--- Dataset entries Enclosed Below ---
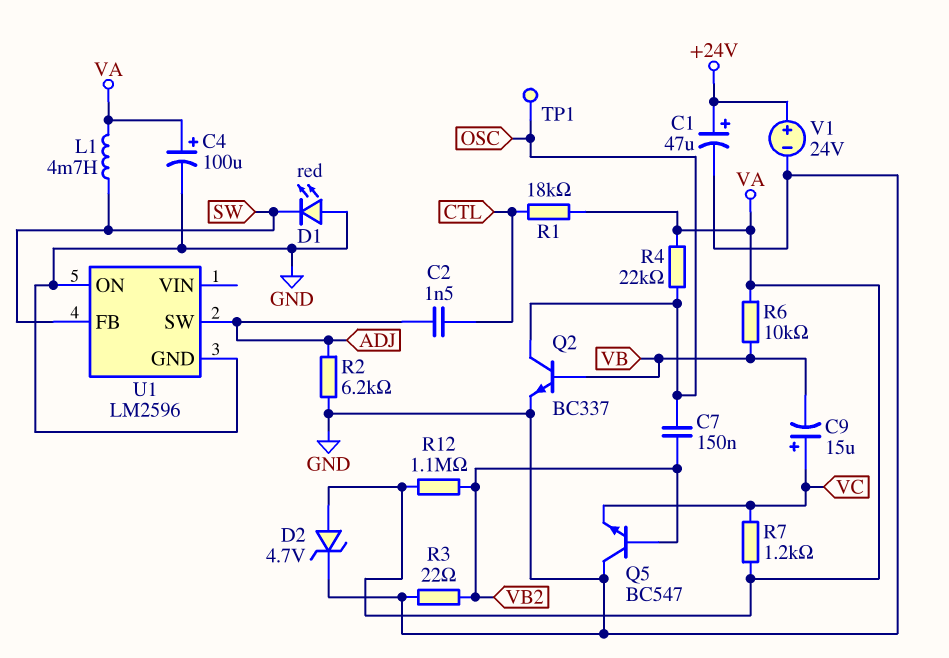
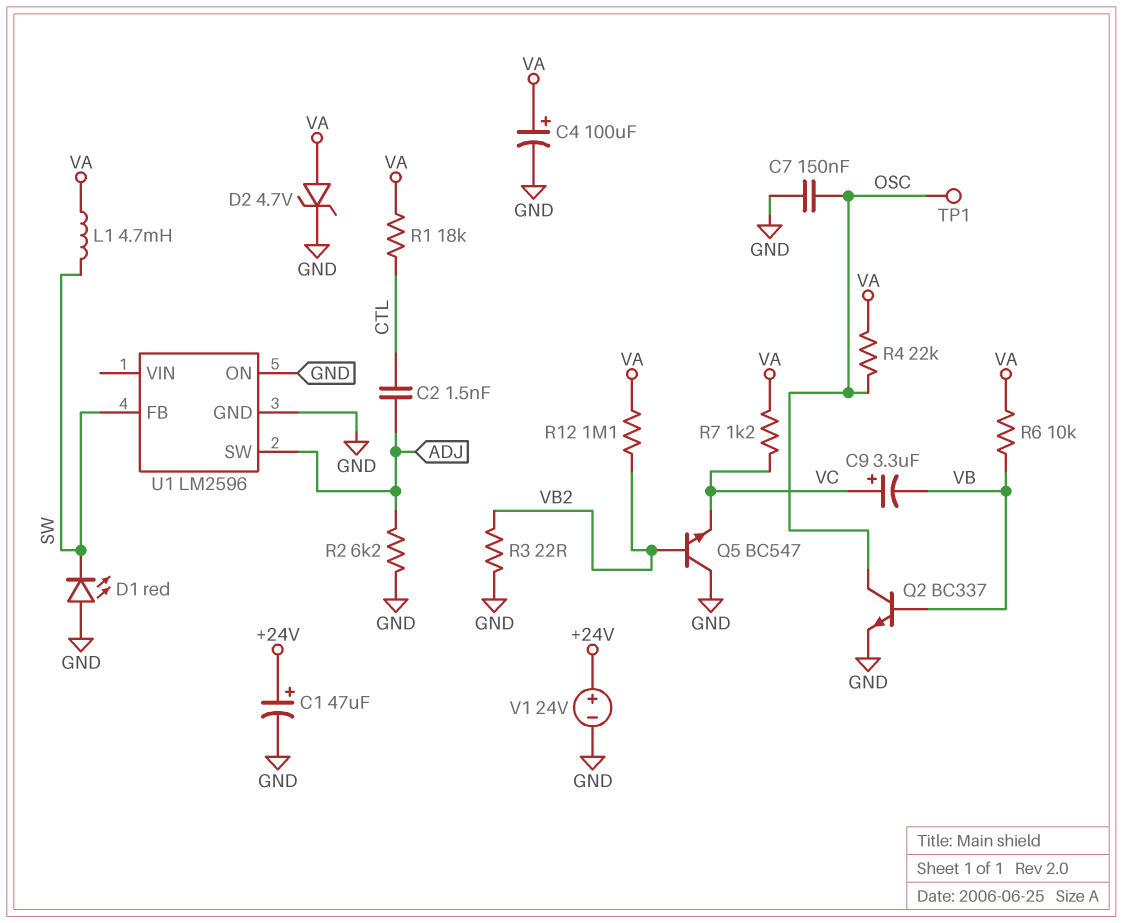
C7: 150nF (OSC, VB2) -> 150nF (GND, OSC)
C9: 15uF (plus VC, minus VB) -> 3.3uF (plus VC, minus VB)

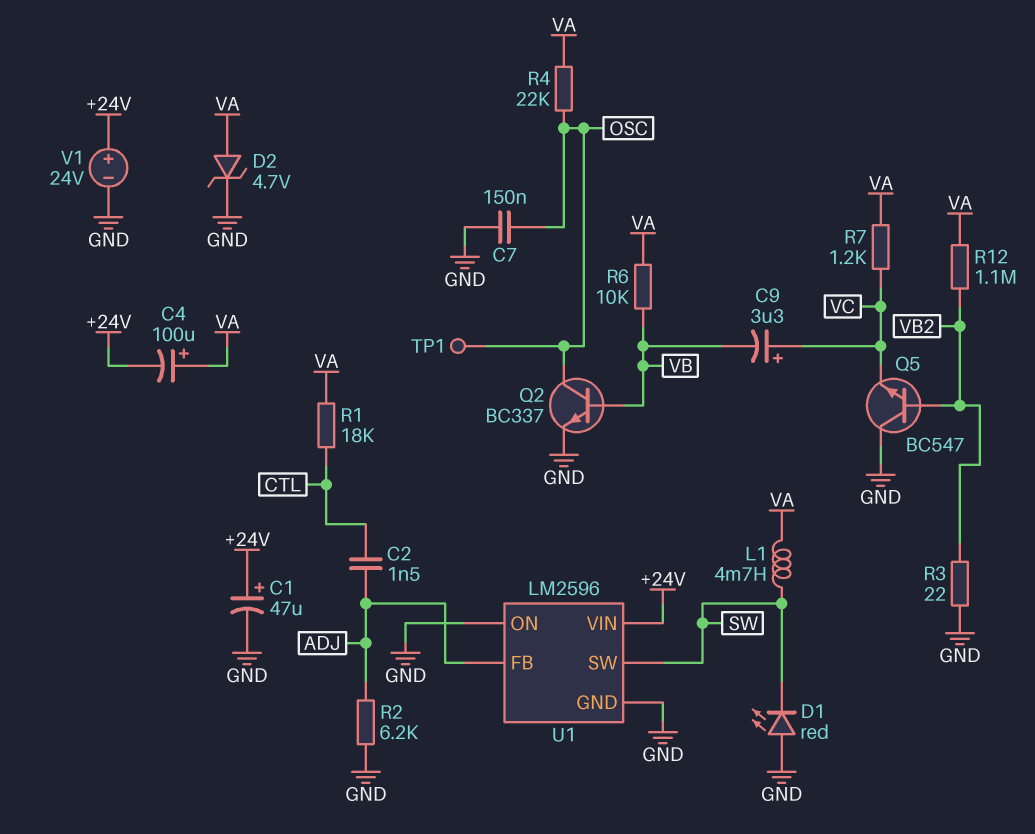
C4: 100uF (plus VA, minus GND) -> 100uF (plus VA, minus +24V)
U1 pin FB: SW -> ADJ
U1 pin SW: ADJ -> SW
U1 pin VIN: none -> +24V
--- End of Enclosed Dataset entries ---
Task brief — For this exercise, return every entry verbatim and omit all pictures.

Completed task —
C7: 150nF (OSC, VB2) -> 150nF (GND, OSC)
C9: 15uF (plus VC, minus VB) -> 3.3uF (plus VC, minus VB)

C4: 100uF (plus VA, minus GND) -> 100uF (plus VA, minus +24V)
U1 pin FB: SW -> ADJ
U1 pin SW: ADJ -> SW
U1 pin VIN: none -> +24V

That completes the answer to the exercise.